Excerpted records below:

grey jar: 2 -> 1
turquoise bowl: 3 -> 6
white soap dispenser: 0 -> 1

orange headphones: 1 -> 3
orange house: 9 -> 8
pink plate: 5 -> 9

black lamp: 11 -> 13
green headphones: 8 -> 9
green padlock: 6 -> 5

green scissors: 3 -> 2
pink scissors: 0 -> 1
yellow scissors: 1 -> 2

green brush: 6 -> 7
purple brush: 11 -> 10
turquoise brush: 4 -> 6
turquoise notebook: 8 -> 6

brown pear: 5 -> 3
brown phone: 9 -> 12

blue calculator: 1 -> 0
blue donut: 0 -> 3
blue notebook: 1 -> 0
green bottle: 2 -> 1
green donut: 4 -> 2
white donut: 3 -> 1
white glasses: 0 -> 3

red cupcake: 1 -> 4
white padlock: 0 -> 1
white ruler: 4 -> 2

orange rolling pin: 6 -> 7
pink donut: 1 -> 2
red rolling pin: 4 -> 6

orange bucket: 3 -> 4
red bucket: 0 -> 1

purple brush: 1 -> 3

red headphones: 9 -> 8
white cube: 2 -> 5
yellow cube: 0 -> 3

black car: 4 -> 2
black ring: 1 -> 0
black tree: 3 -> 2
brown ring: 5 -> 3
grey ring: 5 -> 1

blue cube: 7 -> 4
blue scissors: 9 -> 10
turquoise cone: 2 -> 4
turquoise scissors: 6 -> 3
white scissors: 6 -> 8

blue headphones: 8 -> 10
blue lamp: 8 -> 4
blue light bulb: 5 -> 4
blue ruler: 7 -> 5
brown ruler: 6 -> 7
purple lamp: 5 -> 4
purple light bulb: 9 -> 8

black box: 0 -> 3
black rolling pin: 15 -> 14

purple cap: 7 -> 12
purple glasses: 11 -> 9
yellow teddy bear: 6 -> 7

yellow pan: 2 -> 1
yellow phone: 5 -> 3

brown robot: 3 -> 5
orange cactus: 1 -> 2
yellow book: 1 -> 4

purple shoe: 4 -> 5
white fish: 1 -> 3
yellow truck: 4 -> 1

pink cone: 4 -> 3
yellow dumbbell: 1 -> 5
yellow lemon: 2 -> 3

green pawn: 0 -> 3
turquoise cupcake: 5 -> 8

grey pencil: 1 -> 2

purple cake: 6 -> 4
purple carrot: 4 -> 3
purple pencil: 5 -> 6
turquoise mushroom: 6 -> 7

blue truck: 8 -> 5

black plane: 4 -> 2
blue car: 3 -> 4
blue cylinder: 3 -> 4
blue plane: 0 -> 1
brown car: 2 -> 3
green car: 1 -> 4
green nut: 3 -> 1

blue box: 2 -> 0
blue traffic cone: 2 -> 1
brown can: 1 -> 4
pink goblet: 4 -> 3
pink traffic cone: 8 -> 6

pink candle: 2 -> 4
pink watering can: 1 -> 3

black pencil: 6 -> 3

End of Excerpted records.

**Task**:
Make an exact copy of every record listed above.

**Your solution**:
grey jar: 2 -> 1
turquoise bowl: 3 -> 6
white soap dispenser: 0 -> 1

orange headphones: 1 -> 3
orange house: 9 -> 8
pink plate: 5 -> 9

black lamp: 11 -> 13
green headphones: 8 -> 9
green padlock: 6 -> 5

green scissors: 3 -> 2
pink scissors: 0 -> 1
yellow scissors: 1 -> 2

green brush: 6 -> 7
purple brush: 11 -> 10
turquoise brush: 4 -> 6
turquoise notebook: 8 -> 6

brown pear: 5 -> 3
brown phone: 9 -> 12

blue calculator: 1 -> 0
blue donut: 0 -> 3
blue notebook: 1 -> 0
green bottle: 2 -> 1
green donut: 4 -> 2
white donut: 3 -> 1
white glasses: 0 -> 3

red cupcake: 1 -> 4
white padlock: 0 -> 1
white ruler: 4 -> 2

orange rolling pin: 6 -> 7
pink donut: 1 -> 2
red rolling pin: 4 -> 6

orange bucket: 3 -> 4
red bucket: 0 -> 1

purple brush: 1 -> 3

red headphones: 9 -> 8
white cube: 2 -> 5
yellow cube: 0 -> 3

black car: 4 -> 2
black ring: 1 -> 0
black tree: 3 -> 2
brown ring: 5 -> 3
grey ring: 5 -> 1

blue cube: 7 -> 4
blue scissors: 9 -> 10
turquoise cone: 2 -> 4
turquoise scissors: 6 -> 3
white scissors: 6 -> 8

blue headphones: 8 -> 10
blue lamp: 8 -> 4
blue light bulb: 5 -> 4
blue ruler: 7 -> 5
brown ruler: 6 -> 7
purple lamp: 5 -> 4
purple light bulb: 9 -> 8

black box: 0 -> 3
black rolling pin: 15 -> 14

purple cap: 7 -> 12
purple glasses: 11 -> 9
yellow teddy bear: 6 -> 7

yellow pan: 2 -> 1
yellow phone: 5 -> 3

brown robot: 3 -> 5
orange cactus: 1 -> 2
yellow book: 1 -> 4

purple shoe: 4 -> 5
white fish: 1 -> 3
yellow truck: 4 -> 1

pink cone: 4 -> 3
yellow dumbbell: 1 -> 5
yellow lemon: 2 -> 3

green pawn: 0 -> 3
turquoise cupcake: 5 -> 8

grey pencil: 1 -> 2

purple cake: 6 -> 4
purple carrot: 4 -> 3
purple pencil: 5 -> 6
turquoise mushroom: 6 -> 7

blue truck: 8 -> 5

black plane: 4 -> 2
blue car: 3 -> 4
blue cylinder: 3 -> 4
blue plane: 0 -> 1
brown car: 2 -> 3
green car: 1 -> 4
green nut: 3 -> 1

blue box: 2 -> 0
blue traffic cone: 2 -> 1
brown can: 1 -> 4
pink goblet: 4 -> 3
pink traffic cone: 8 -> 6

pink candle: 2 -> 4
pink watering can: 1 -> 3

black pencil: 6 -> 3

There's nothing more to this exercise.